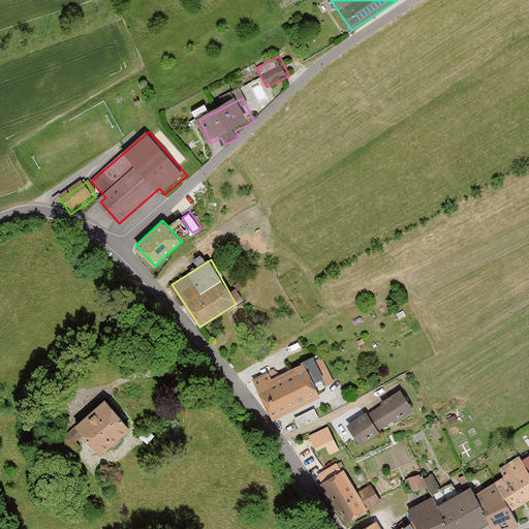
[(300,362),(301,363),(271,377),(268,371),(252,379),(272,418),(320,395),(313,381),(323,376),(312,354),(300,362)]
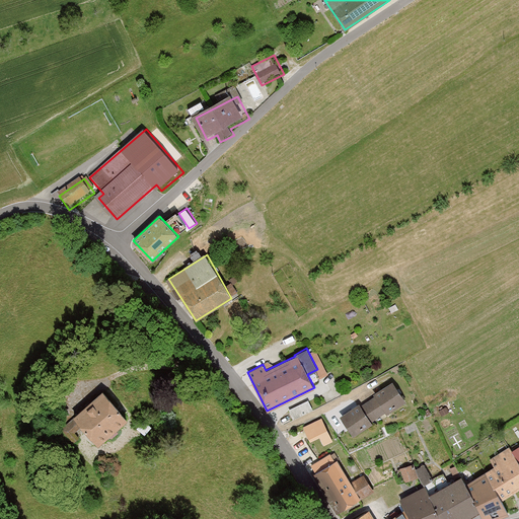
[(405,402),(392,382),(373,394),(375,396),(385,412),(387,415),(405,402)]
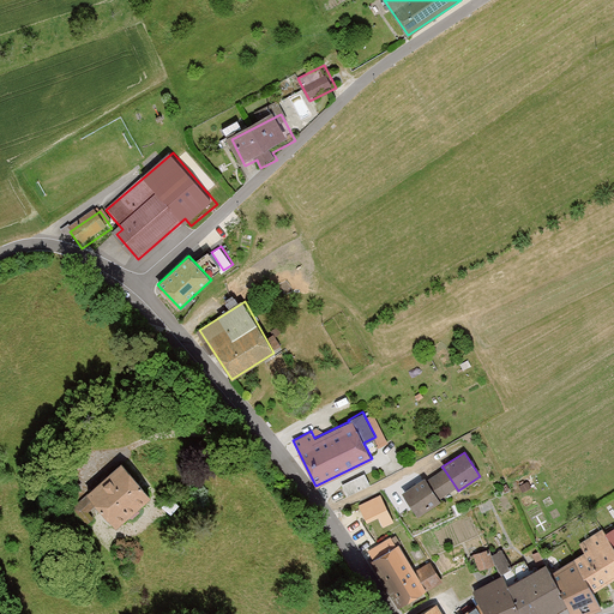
[(118,529),(154,499),(122,461),(85,492),(118,529)]
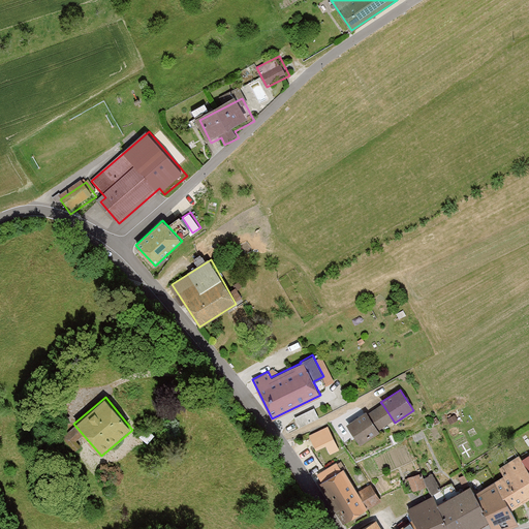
[(368,413),(377,429),(393,419),(382,404),(368,413)]
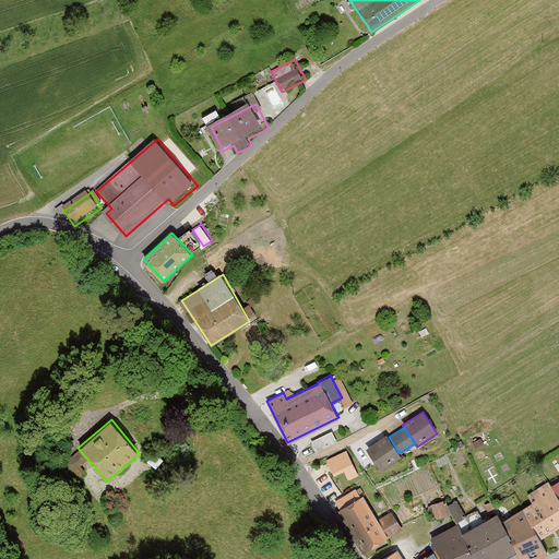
[(317,450),(339,440),(333,429),(312,439),(317,450)]
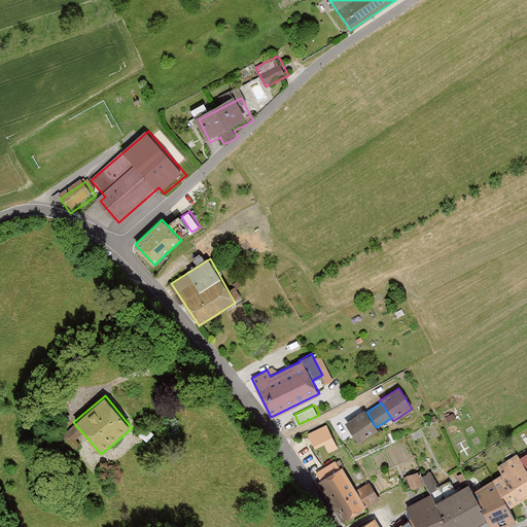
[(366,412),(364,410),(345,422),(358,444),(378,430),(376,427),(366,412)]
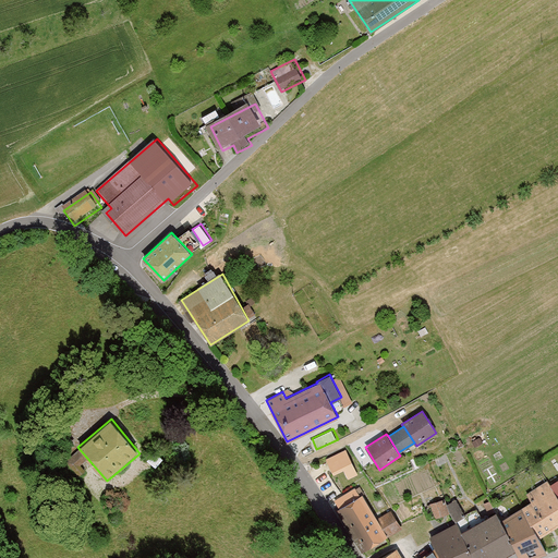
[(327,457),(331,470),(343,464),(349,477),(359,473),(349,448),(327,457)]
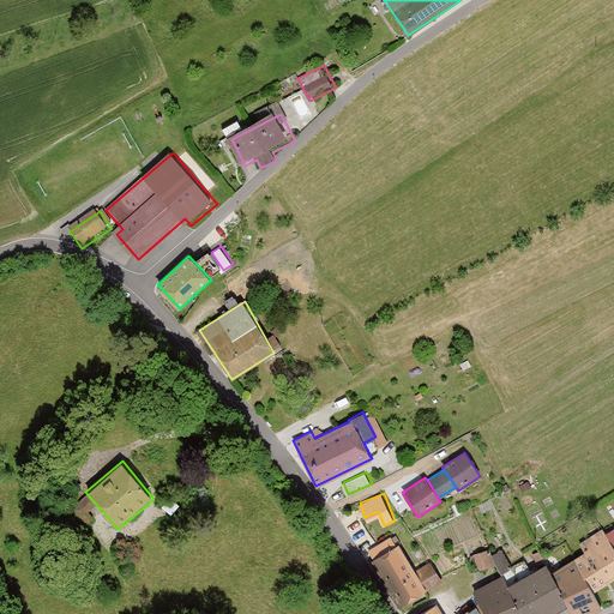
[(573,559),(594,591),(613,577),(613,527),(605,533),(602,529),(578,543),(584,552),(573,559)]
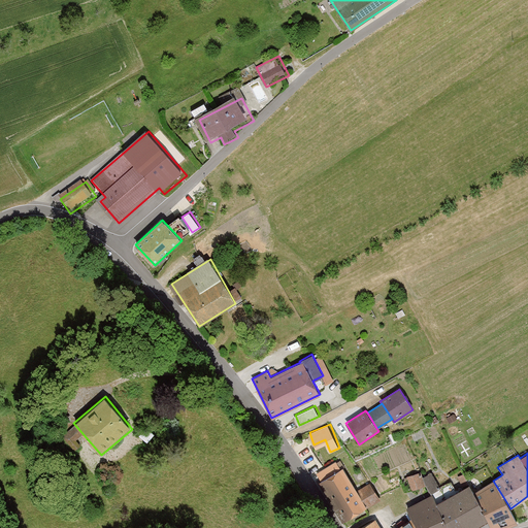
[(318,482),(342,523),(381,500),(369,483),(357,490),(343,467),(318,482)]
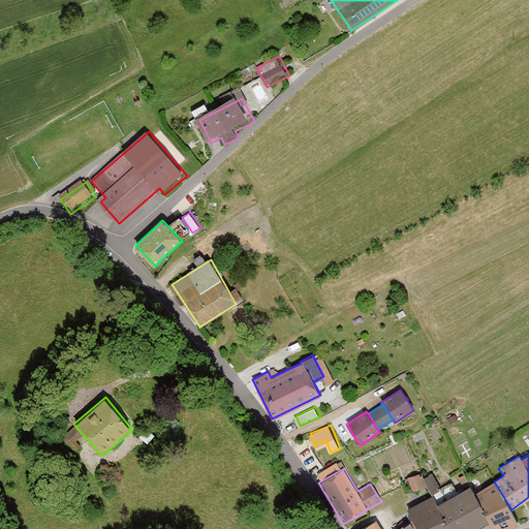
[(425,473),(408,478),(414,494),(430,489),(425,473)]
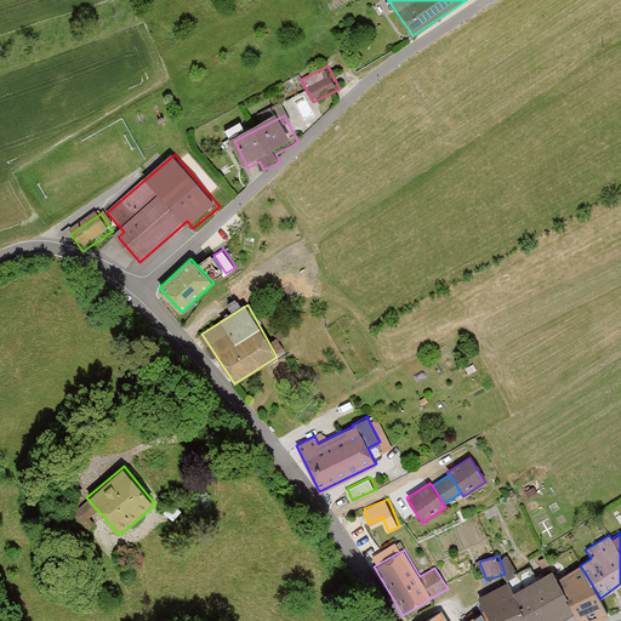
[(523,576),(510,556),(500,562),(513,582),(523,576)]
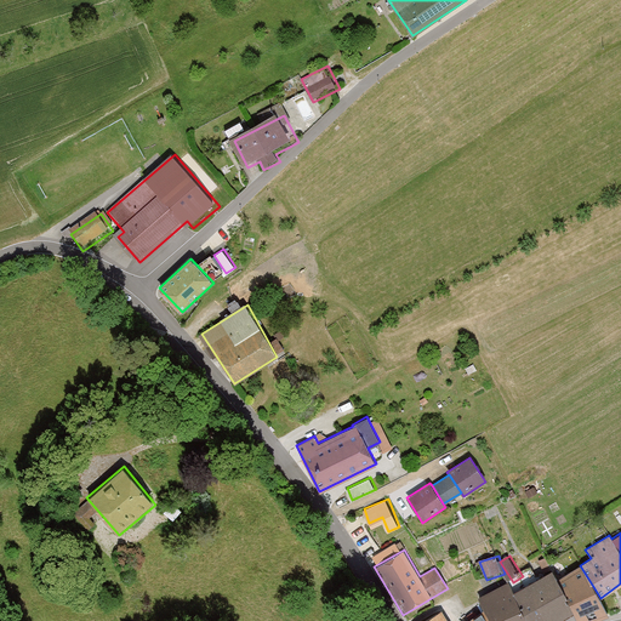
[(558,579),(573,611),(576,620),(591,620),(609,615),(600,598),(580,565),(558,579)]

___

# Your instructions:
Without the pictures, repeat the listing above exactly.

# Output of the exercise:
[(300,362),(301,363),(271,377),(268,371),(252,379),(272,418),(320,395),(313,381),(323,376),(312,354),(300,362)]
[(405,402),(392,382),(373,394),(375,396),(385,412),(387,415),(405,402)]
[(118,529),(154,499),(122,461),(85,492),(118,529)]
[(368,413),(377,429),(393,419),(382,404),(368,413)]
[(317,450),(339,440),(333,429),(312,439),(317,450)]
[(366,412),(364,410),(345,422),(358,444),(378,430),(376,427),(366,412)]
[(327,457),(331,470),(343,464),(349,477),(359,473),(349,448),(327,457)]
[(573,559),(594,591),(613,577),(613,527),(605,533),(602,529),(578,543),(584,552),(573,559)]
[(318,482),(342,523),(381,500),(369,483),(357,490),(343,467),(318,482)]
[(425,473),(408,478),(414,494),(430,489),(425,473)]
[(523,576),(510,556),(500,562),(513,582),(523,576)]
[(558,579),(573,611),(576,620),(591,620),(609,615),(600,598),(580,565),(558,579)]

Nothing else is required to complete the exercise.